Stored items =
__________

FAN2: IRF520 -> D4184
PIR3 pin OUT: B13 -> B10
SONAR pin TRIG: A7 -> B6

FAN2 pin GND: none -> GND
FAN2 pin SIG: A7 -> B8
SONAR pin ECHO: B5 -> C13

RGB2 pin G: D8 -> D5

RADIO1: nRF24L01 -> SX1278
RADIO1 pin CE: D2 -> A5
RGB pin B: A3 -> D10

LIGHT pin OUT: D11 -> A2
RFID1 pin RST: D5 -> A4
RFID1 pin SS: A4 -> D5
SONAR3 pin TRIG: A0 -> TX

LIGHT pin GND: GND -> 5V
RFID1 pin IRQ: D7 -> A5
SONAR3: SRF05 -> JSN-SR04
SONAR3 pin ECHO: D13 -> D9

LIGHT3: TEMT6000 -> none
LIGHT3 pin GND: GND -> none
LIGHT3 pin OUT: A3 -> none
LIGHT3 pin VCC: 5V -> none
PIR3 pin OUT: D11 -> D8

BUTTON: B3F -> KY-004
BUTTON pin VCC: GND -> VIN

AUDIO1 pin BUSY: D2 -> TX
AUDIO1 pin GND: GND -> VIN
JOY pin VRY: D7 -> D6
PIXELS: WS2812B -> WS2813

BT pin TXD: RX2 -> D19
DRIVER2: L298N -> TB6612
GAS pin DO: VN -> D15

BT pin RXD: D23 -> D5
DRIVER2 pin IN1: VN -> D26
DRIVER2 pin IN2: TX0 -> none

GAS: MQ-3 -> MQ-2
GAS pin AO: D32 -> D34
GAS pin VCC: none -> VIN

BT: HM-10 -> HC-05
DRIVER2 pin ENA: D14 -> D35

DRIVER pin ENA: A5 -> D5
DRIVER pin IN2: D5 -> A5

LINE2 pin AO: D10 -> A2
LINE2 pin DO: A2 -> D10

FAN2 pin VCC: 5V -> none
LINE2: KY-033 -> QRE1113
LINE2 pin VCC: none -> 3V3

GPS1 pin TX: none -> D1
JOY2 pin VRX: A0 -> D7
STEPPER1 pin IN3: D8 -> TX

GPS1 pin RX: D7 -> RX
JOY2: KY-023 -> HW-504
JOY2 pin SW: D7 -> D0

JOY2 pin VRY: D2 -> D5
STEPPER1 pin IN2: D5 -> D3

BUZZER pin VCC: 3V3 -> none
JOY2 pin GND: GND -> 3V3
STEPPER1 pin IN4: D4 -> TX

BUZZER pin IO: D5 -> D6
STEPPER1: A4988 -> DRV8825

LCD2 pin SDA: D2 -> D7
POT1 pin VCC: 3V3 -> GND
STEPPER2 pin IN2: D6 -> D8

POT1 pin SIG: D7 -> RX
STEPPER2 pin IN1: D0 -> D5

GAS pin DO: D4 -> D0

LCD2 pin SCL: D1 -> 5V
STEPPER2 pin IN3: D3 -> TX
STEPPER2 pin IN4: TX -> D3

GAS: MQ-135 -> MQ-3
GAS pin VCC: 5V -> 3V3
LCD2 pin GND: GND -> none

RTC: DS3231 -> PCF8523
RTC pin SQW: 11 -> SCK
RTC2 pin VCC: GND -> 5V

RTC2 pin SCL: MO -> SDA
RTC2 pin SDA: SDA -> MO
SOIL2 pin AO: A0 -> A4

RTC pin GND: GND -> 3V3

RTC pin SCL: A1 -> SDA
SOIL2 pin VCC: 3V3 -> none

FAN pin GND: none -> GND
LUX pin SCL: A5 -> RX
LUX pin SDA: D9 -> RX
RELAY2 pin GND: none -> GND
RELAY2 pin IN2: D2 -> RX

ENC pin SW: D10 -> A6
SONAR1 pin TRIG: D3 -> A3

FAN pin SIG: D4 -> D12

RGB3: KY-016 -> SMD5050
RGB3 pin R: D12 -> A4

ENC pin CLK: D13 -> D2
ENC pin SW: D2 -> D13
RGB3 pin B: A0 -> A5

__________

Brief =
Keeping every character as it is, restate the lines above that run from the line with "SONAR pin TRIG: A7 -> B6" through the line with "DRIVER2 pin IN2: TX0 -> none", both included, and nothing else.

Answer to this exercise =
SONAR pin TRIG: A7 -> B6

FAN2 pin GND: none -> GND
FAN2 pin SIG: A7 -> B8
SONAR pin ECHO: B5 -> C13

RGB2 pin G: D8 -> D5

RADIO1: nRF24L01 -> SX1278
RADIO1 pin CE: D2 -> A5
RGB pin B: A3 -> D10

LIGHT pin OUT: D11 -> A2
RFID1 pin RST: D5 -> A4
RFID1 pin SS: A4 -> D5
SONAR3 pin TRIG: A0 -> TX

LIGHT pin GND: GND -> 5V
RFID1 pin IRQ: D7 -> A5
SONAR3: SRF05 -> JSN-SR04
SONAR3 pin ECHO: D13 -> D9

LIGHT3: TEMT6000 -> none
LIGHT3 pin GND: GND -> none
LIGHT3 pin OUT: A3 -> none
LIGHT3 pin VCC: 5V -> none
PIR3 pin OUT: D11 -> D8

BUTTON: B3F -> KY-004
BUTTON pin VCC: GND -> VIN

AUDIO1 pin BUSY: D2 -> TX
AUDIO1 pin GND: GND -> VIN
JOY pin VRY: D7 -> D6
PIXELS: WS2812B -> WS2813

BT pin TXD: RX2 -> D19
DRIVER2: L298N -> TB6612
GAS pin DO: VN -> D15

BT pin RXD: D23 -> D5
DRIVER2 pin IN1: VN -> D26
DRIVER2 pin IN2: TX0 -> none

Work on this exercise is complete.